WORK TO COMPLETE >> The job is to output each record exactly as it stands, pictures excluded.

Revision tracking records >>

--- START ---

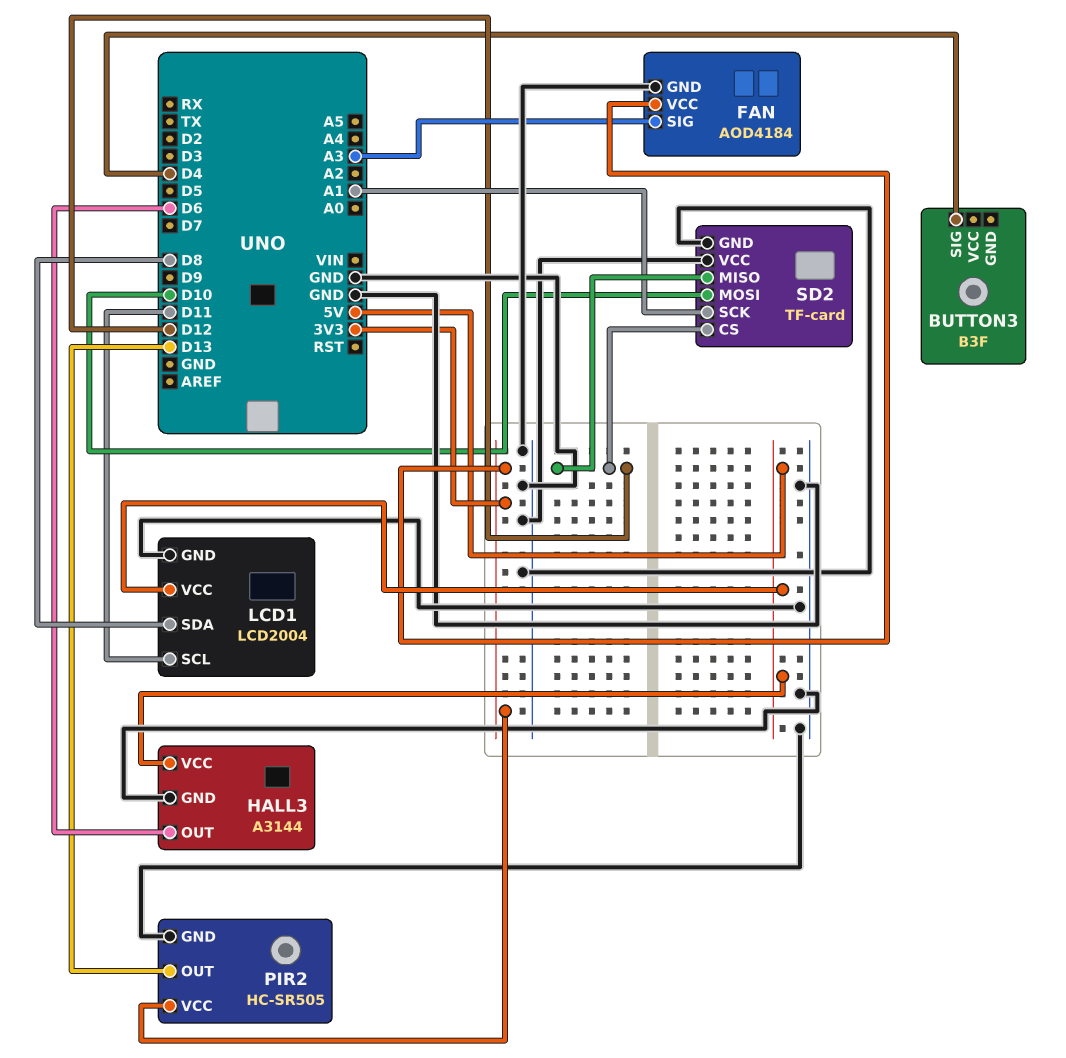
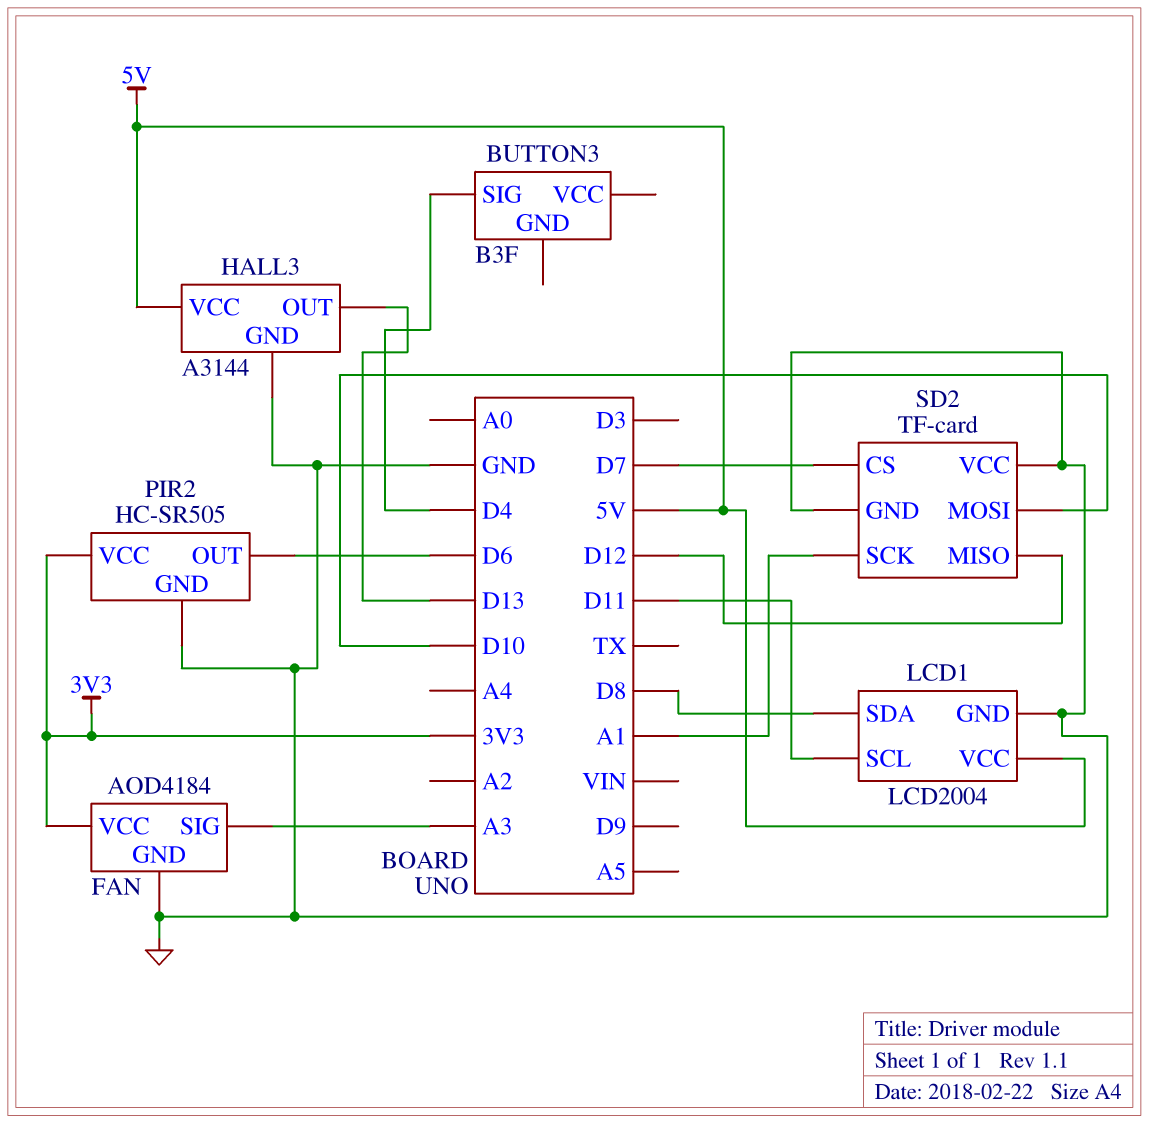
HALL3 pin OUT: D6 -> D13
PIR2 pin OUT: D13 -> D6
SD2 pin CS: D12 -> D7

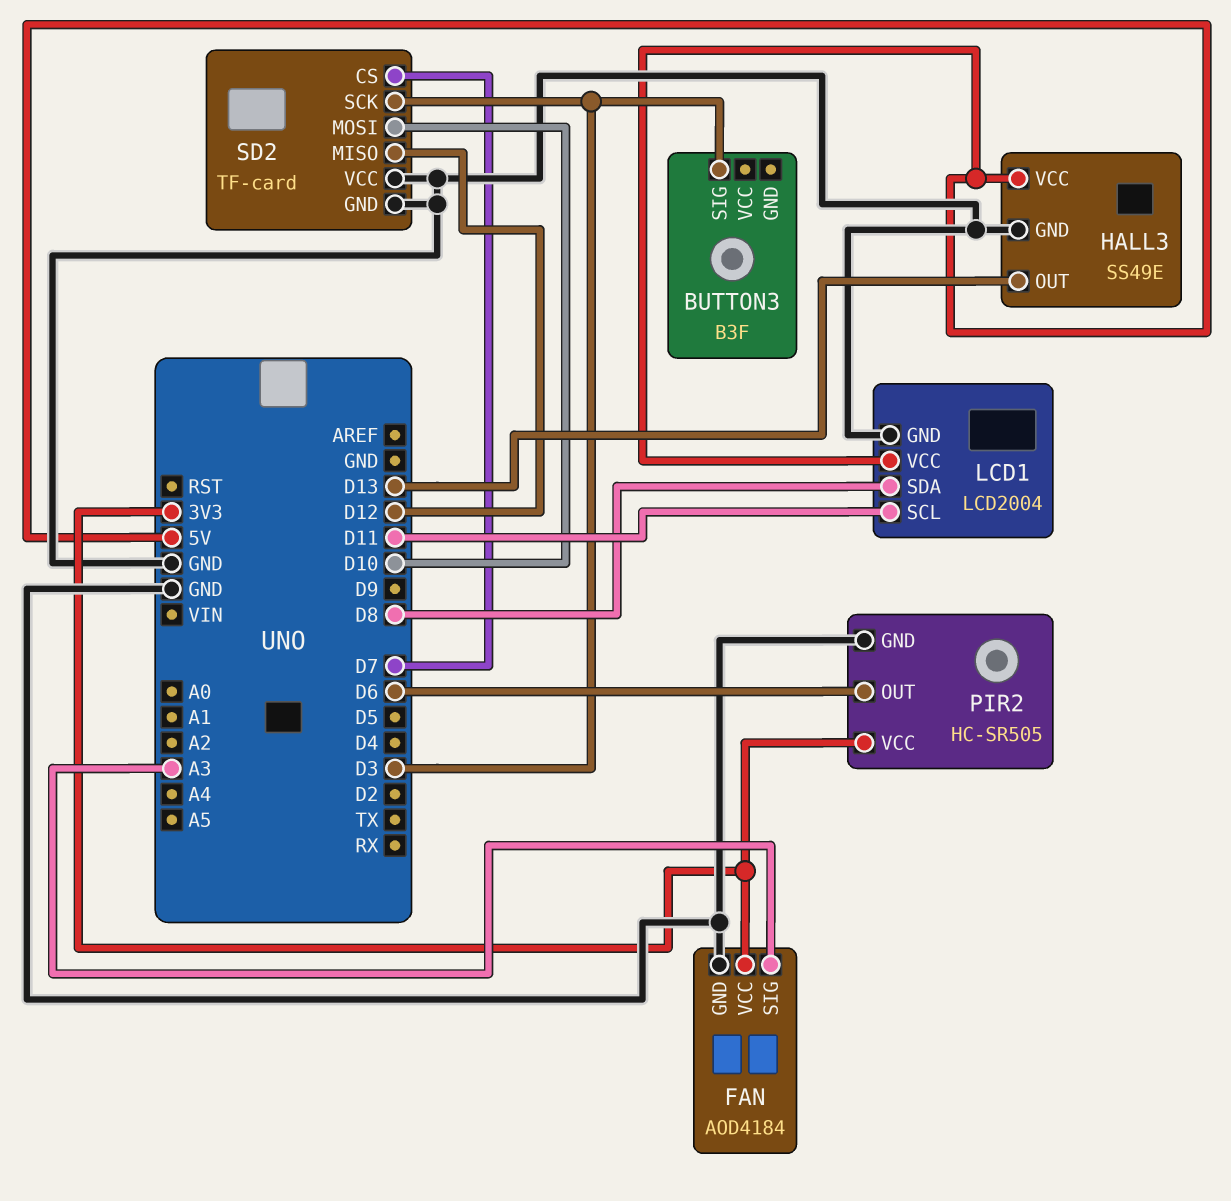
BUTTON3 pin SIG: D4 -> D3
HALL3: A3144 -> SS49E
SD2 pin SCK: A1 -> D3

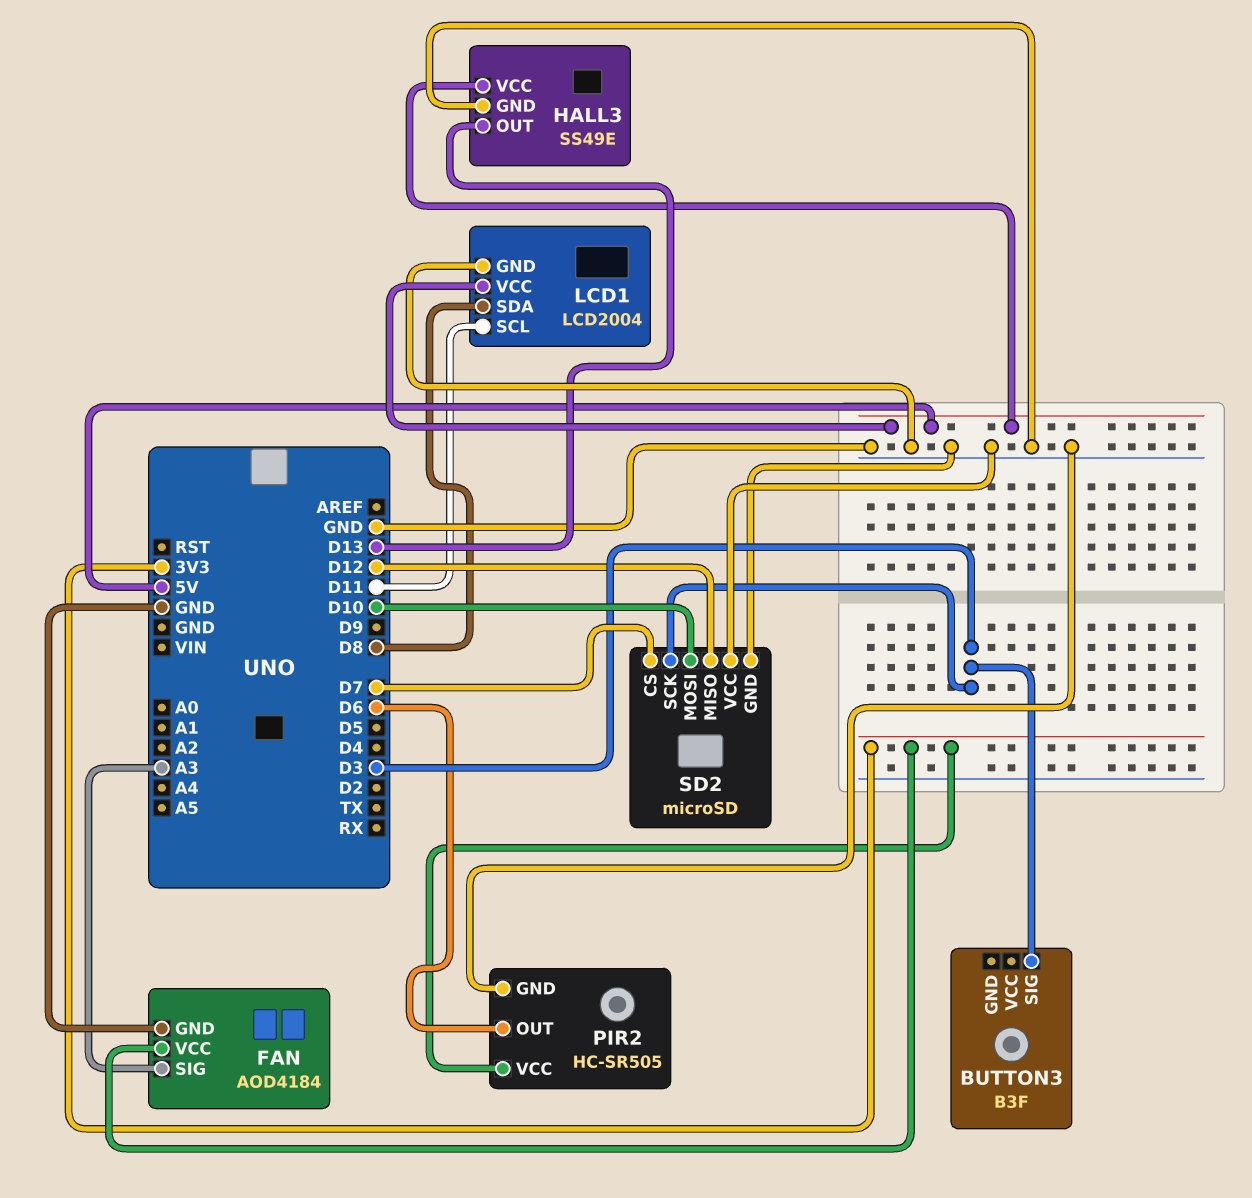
SD2: TF-card -> microSD

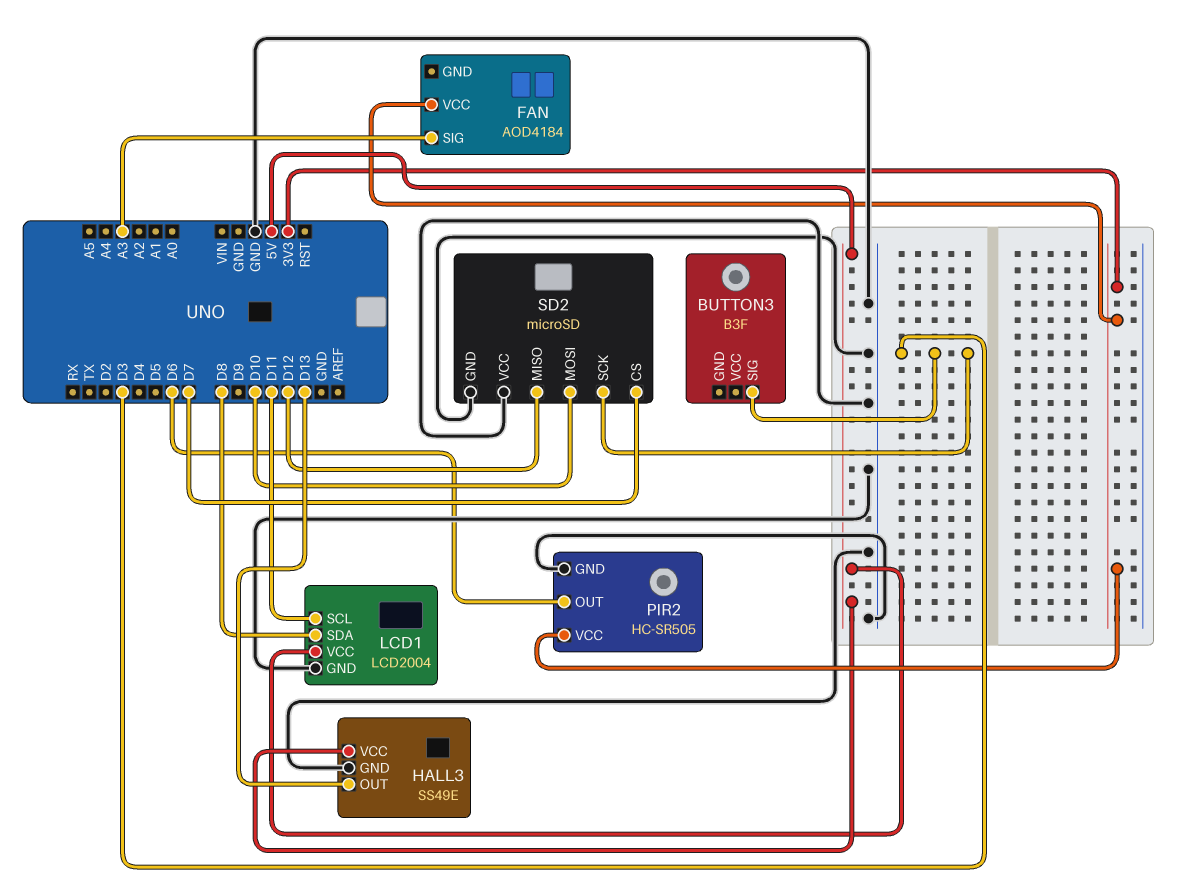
FAN pin GND: GND -> none

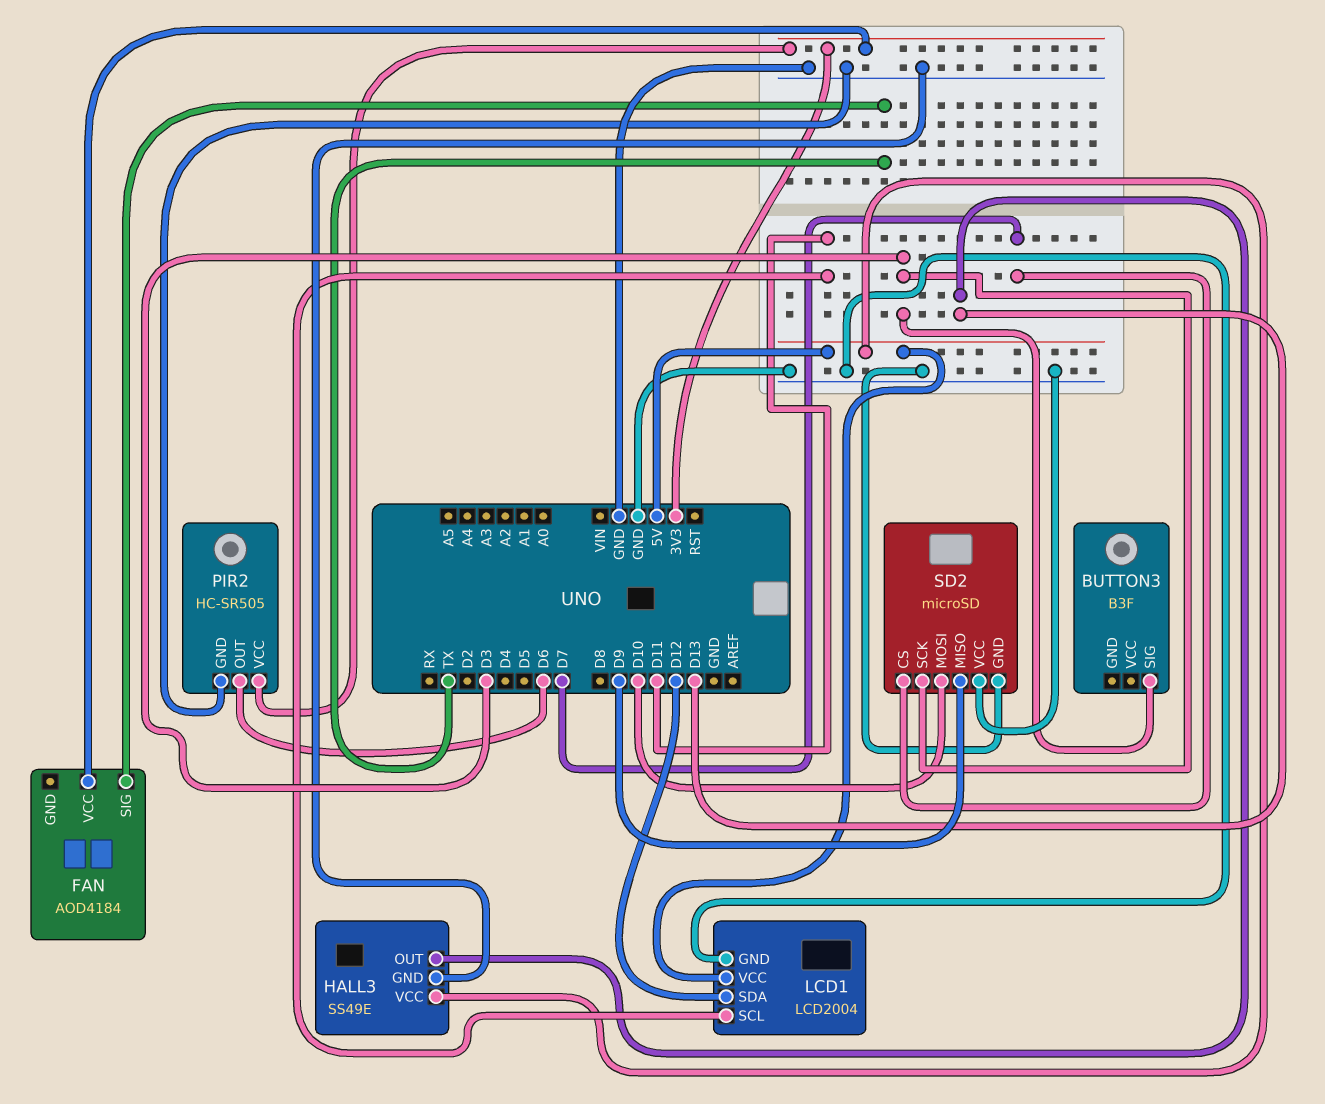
FAN pin SIG: A3 -> TX
LCD1 pin SDA: D8 -> D12
SD2 pin MISO: D12 -> D9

--- END ---

TASK RESPONSE >>
HALL3 pin OUT: D6 -> D13
PIR2 pin OUT: D13 -> D6
SD2 pin CS: D12 -> D7

BUTTON3 pin SIG: D4 -> D3
HALL3: A3144 -> SS49E
SD2 pin SCK: A1 -> D3

SD2: TF-card -> microSD

FAN pin GND: GND -> none

FAN pin SIG: A3 -> TX
LCD1 pin SDA: D8 -> D12
SD2 pin MISO: D12 -> D9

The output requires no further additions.